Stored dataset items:

Start of Block

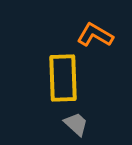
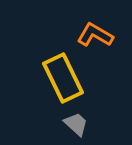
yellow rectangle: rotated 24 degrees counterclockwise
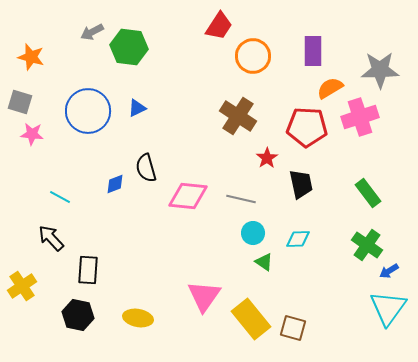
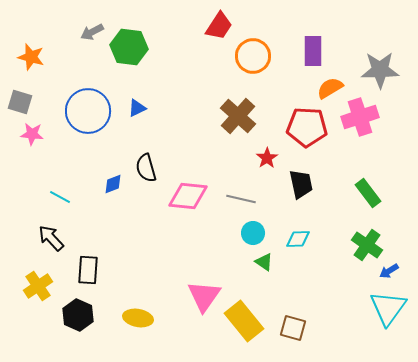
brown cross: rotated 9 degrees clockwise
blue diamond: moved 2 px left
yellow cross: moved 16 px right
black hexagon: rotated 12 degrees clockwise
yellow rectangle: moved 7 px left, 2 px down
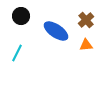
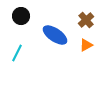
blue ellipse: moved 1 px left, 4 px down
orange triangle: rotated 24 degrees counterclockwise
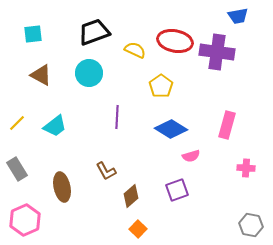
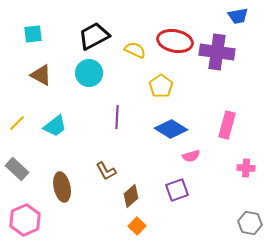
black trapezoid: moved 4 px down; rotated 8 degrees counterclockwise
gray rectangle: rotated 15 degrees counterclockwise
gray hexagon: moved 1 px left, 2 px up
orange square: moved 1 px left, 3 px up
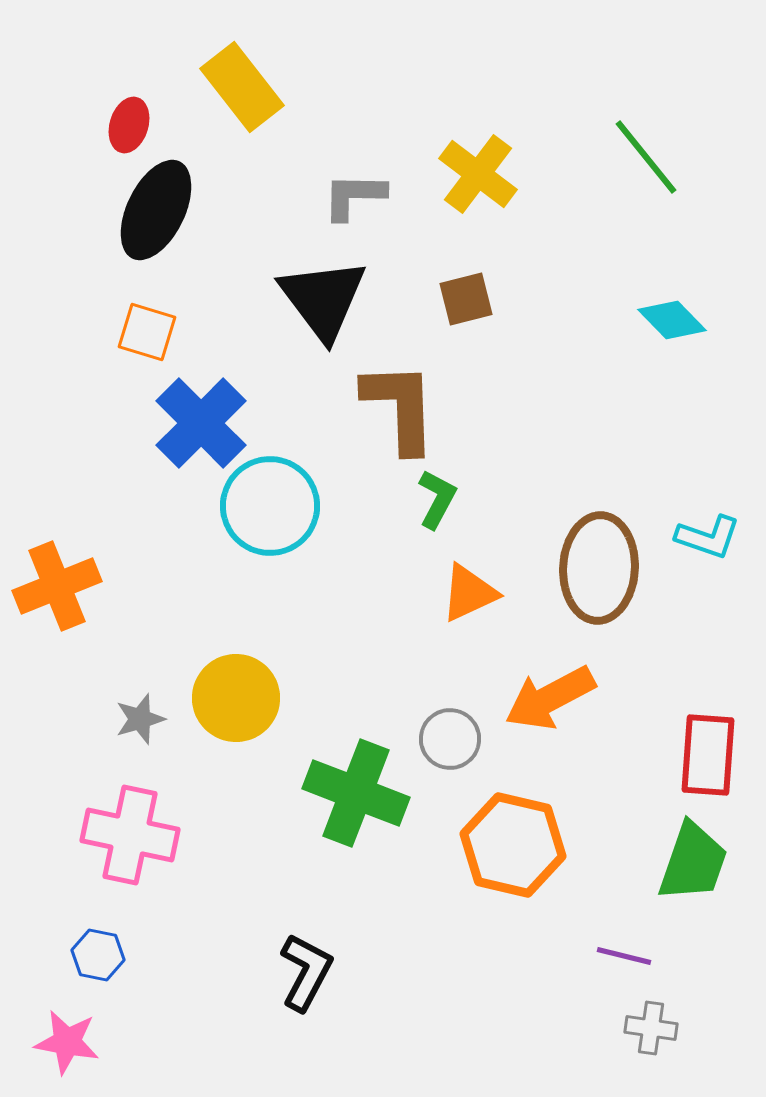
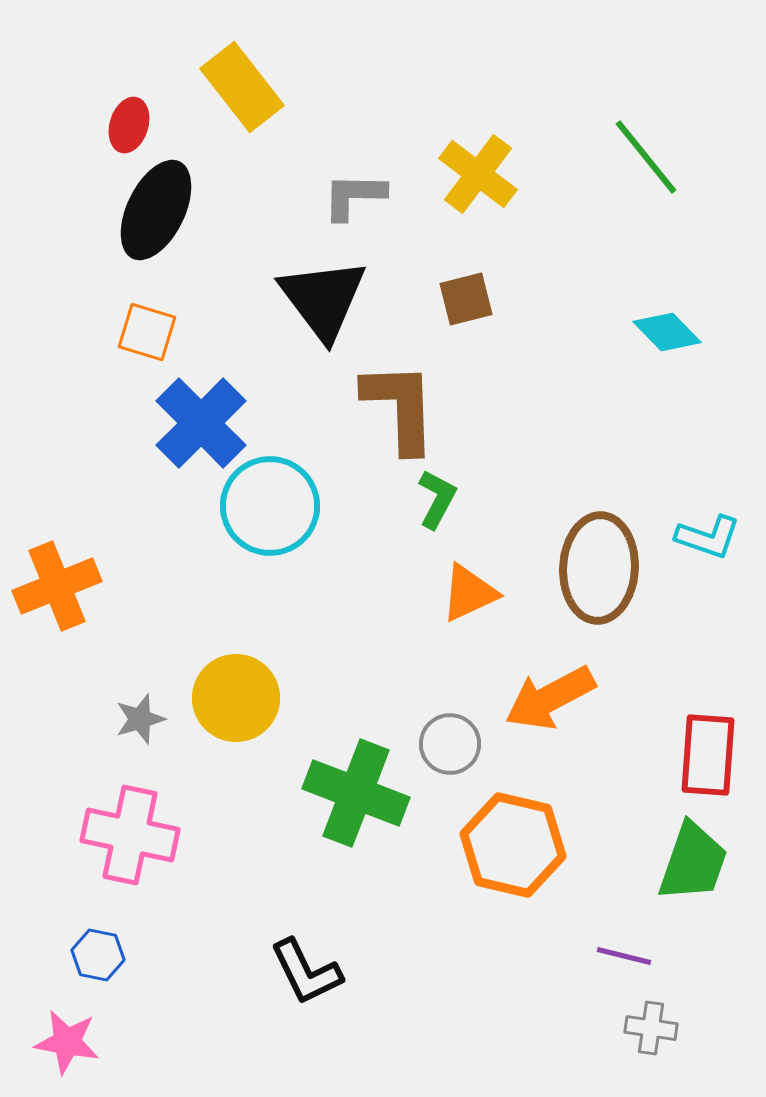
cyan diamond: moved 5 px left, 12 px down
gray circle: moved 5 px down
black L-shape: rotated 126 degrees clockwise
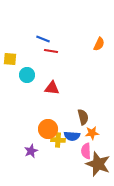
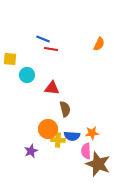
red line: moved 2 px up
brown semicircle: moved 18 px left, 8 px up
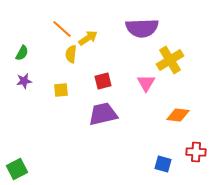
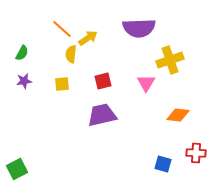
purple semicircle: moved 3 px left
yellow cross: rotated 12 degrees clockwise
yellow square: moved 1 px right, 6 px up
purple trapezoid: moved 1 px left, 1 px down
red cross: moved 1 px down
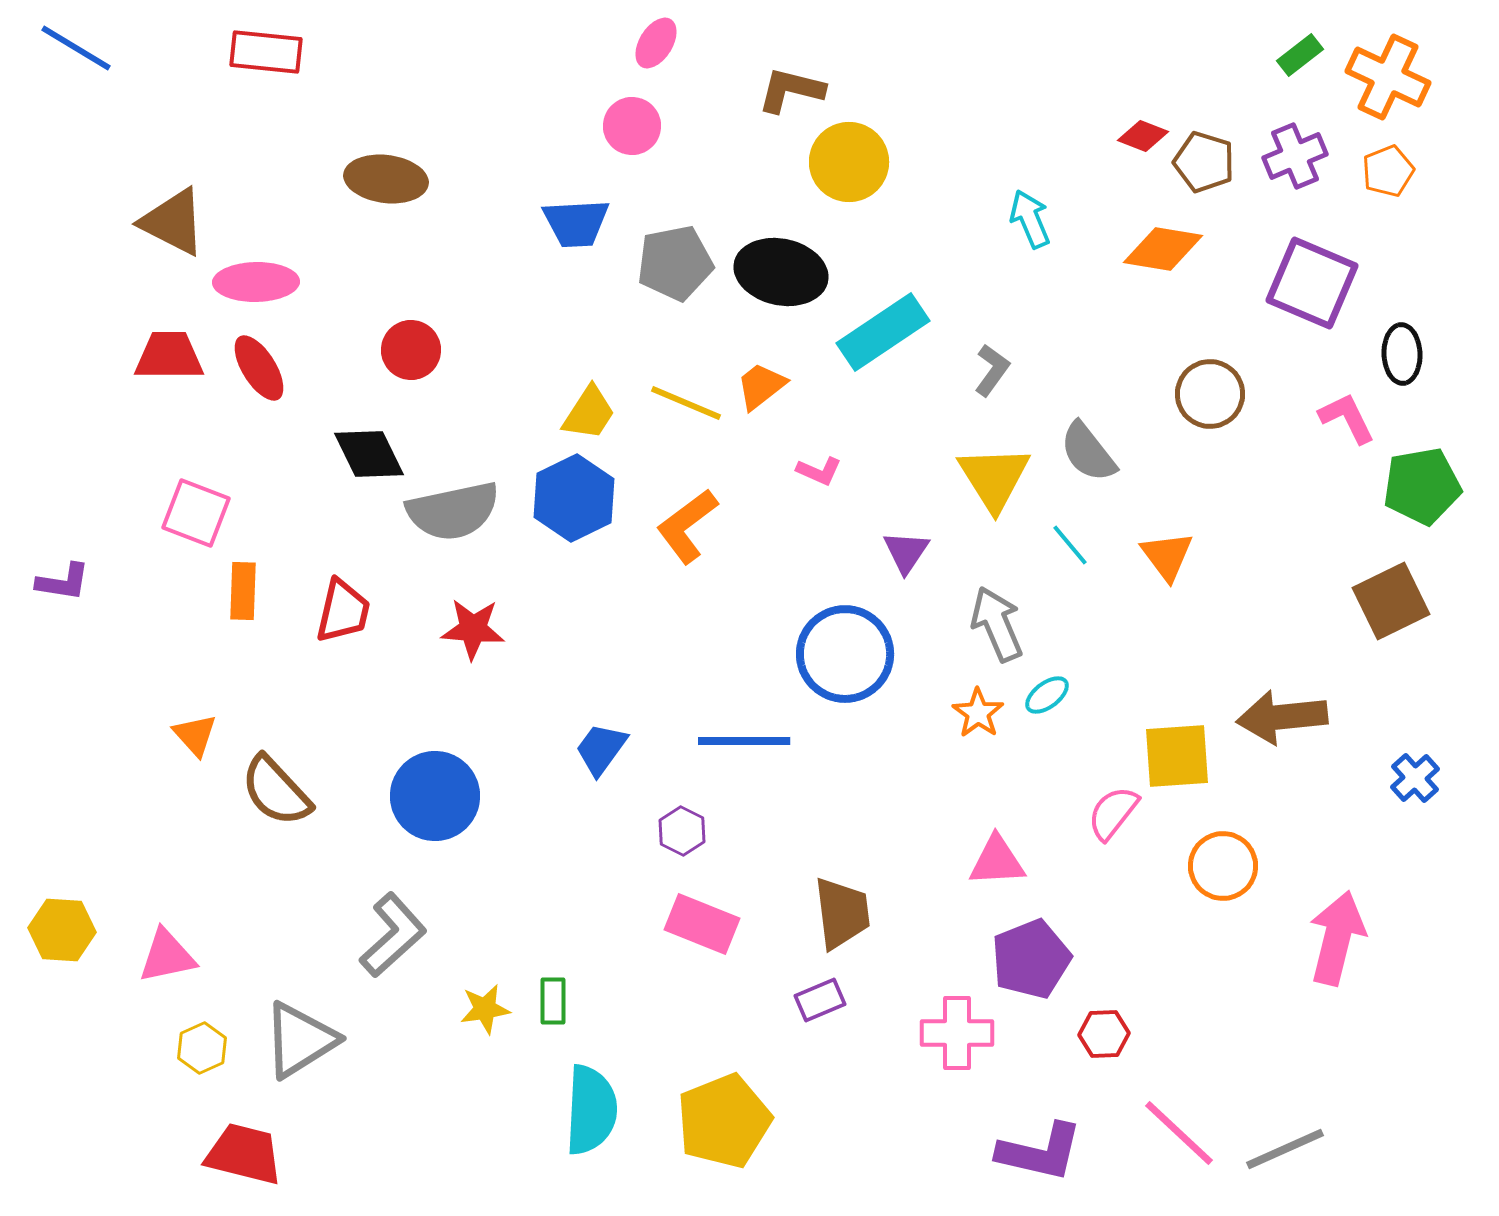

End of Block

**Exercise objective**
Extract exactly the lines above from the line containing "gray circle: moved 5 px down" through the last one, both ends included, but not the pictures.

**Output of the exercise**
gray circle: moved 5 px down
black L-shape: rotated 126 degrees clockwise
red line: moved 2 px up
brown semicircle: moved 18 px left, 8 px up
purple semicircle: moved 3 px left
yellow cross: rotated 12 degrees clockwise
yellow square: moved 1 px right, 6 px up
purple trapezoid: moved 1 px left, 1 px down
red cross: moved 1 px down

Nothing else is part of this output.